Task to complete>
Print the data exactly. Pictures stay out.

Extracted records>
******************************

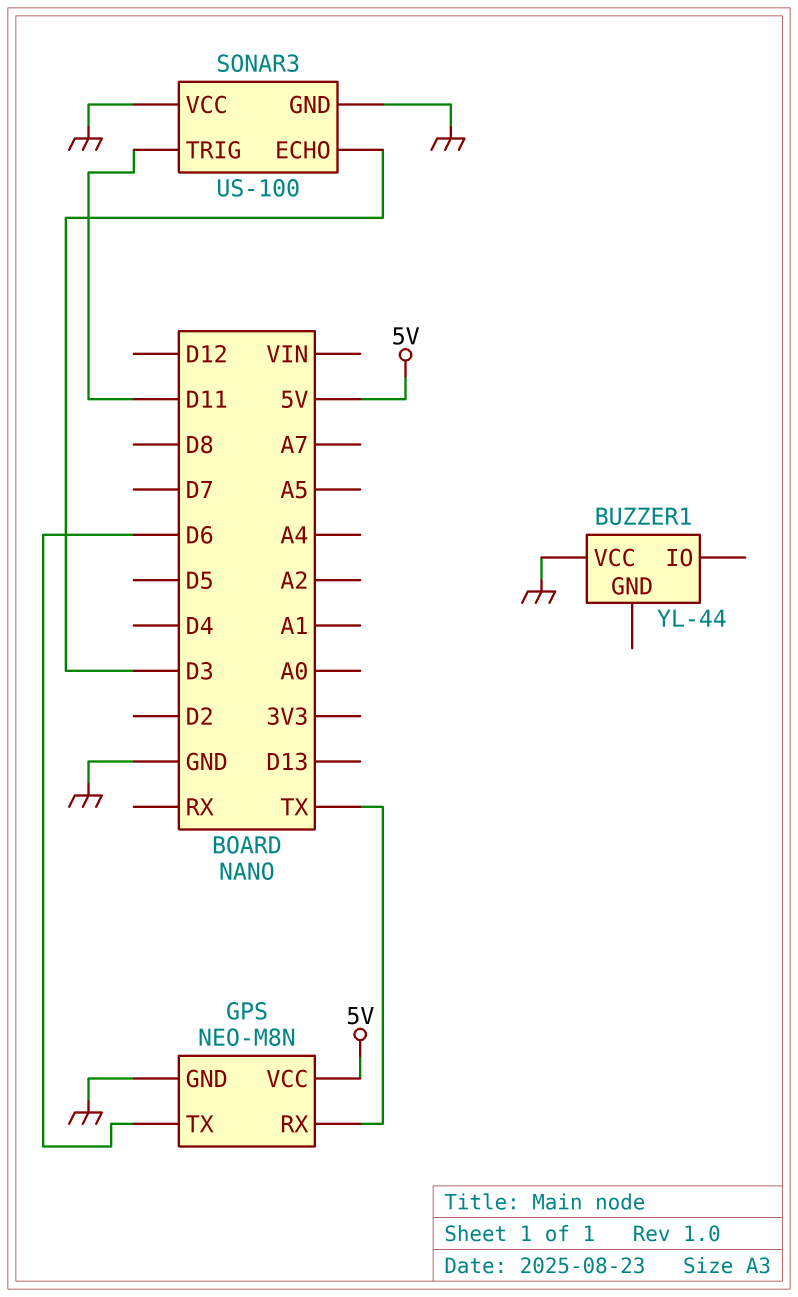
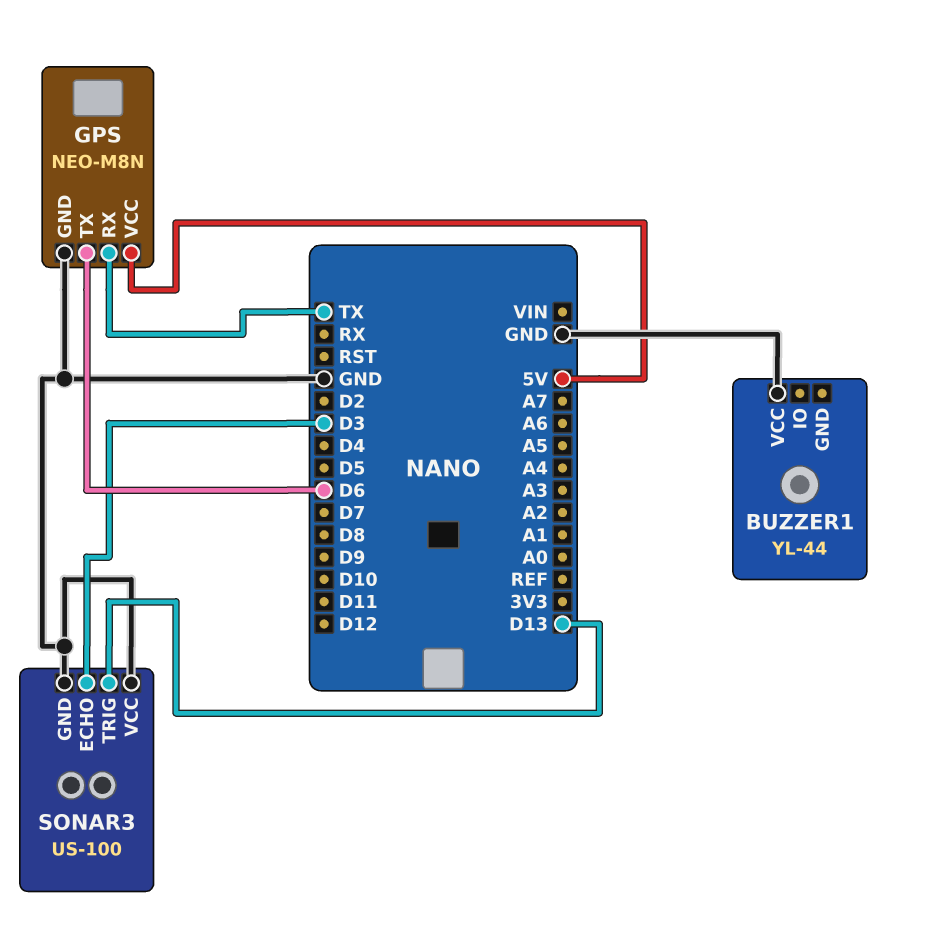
SONAR3 pin TRIG: D11 -> D13

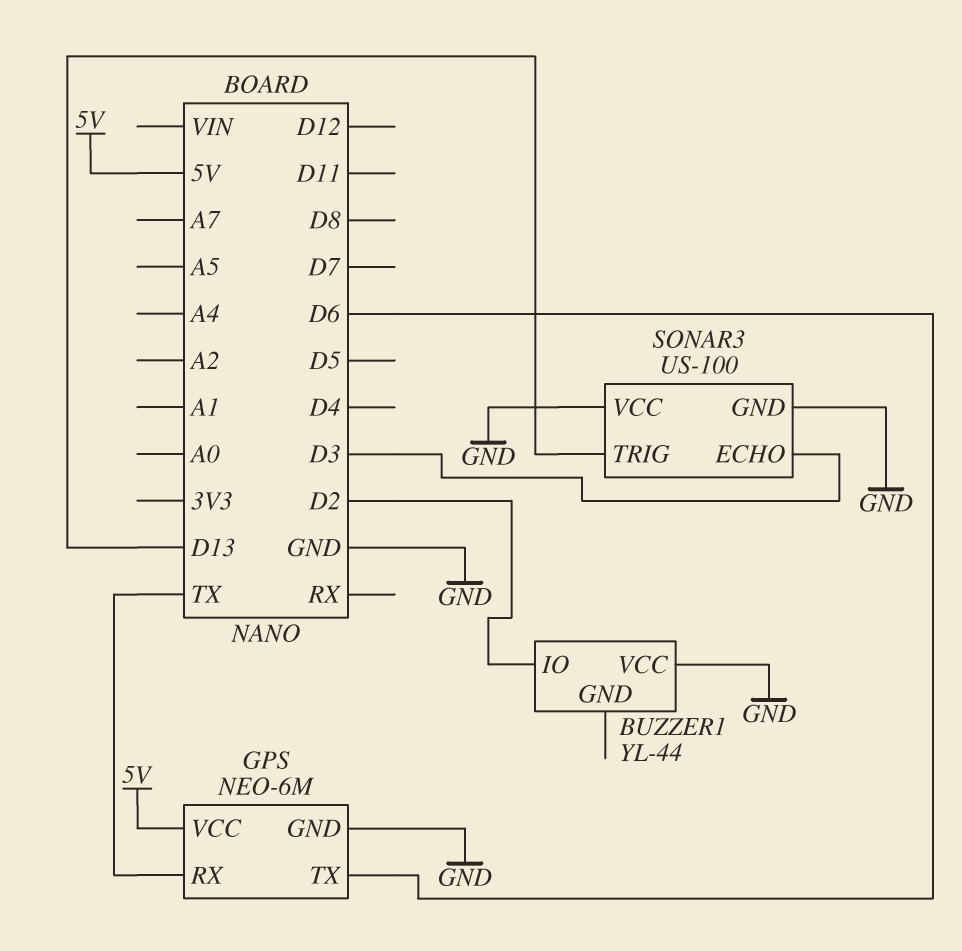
BUZZER1 pin IO: none -> D2
GPS: NEO-M8N -> NEO-6M

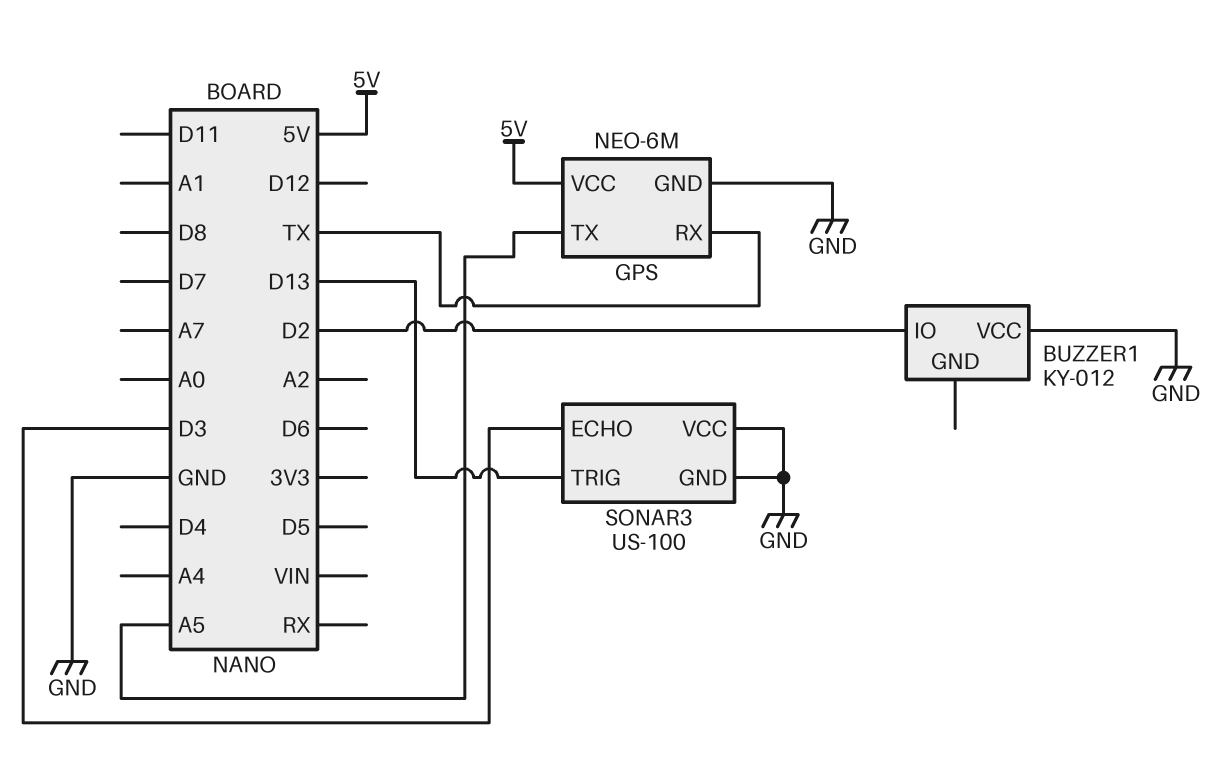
BUZZER1: YL-44 -> KY-012
GPS pin TX: D6 -> A5

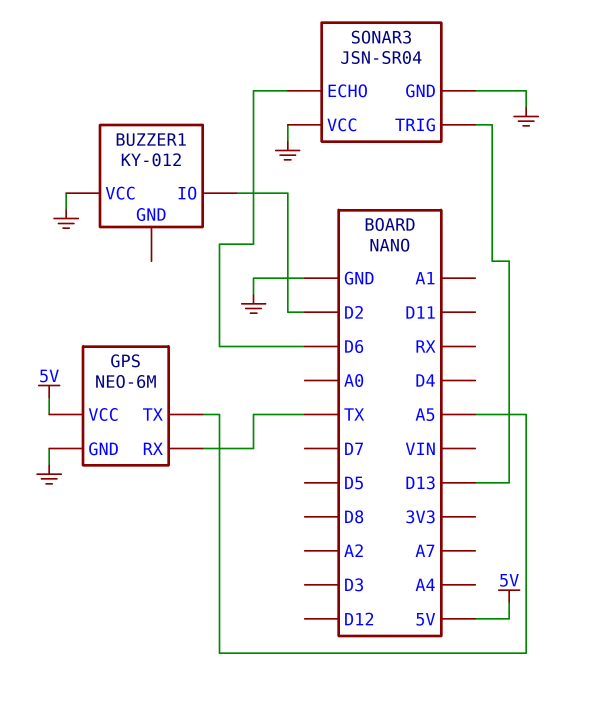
SONAR3: US-100 -> JSN-SR04
SONAR3 pin ECHO: D3 -> D6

******************************

Solution to this problem>
SONAR3 pin TRIG: D11 -> D13

BUZZER1 pin IO: none -> D2
GPS: NEO-M8N -> NEO-6M

BUZZER1: YL-44 -> KY-012
GPS pin TX: D6 -> A5

SONAR3: US-100 -> JSN-SR04
SONAR3 pin ECHO: D3 -> D6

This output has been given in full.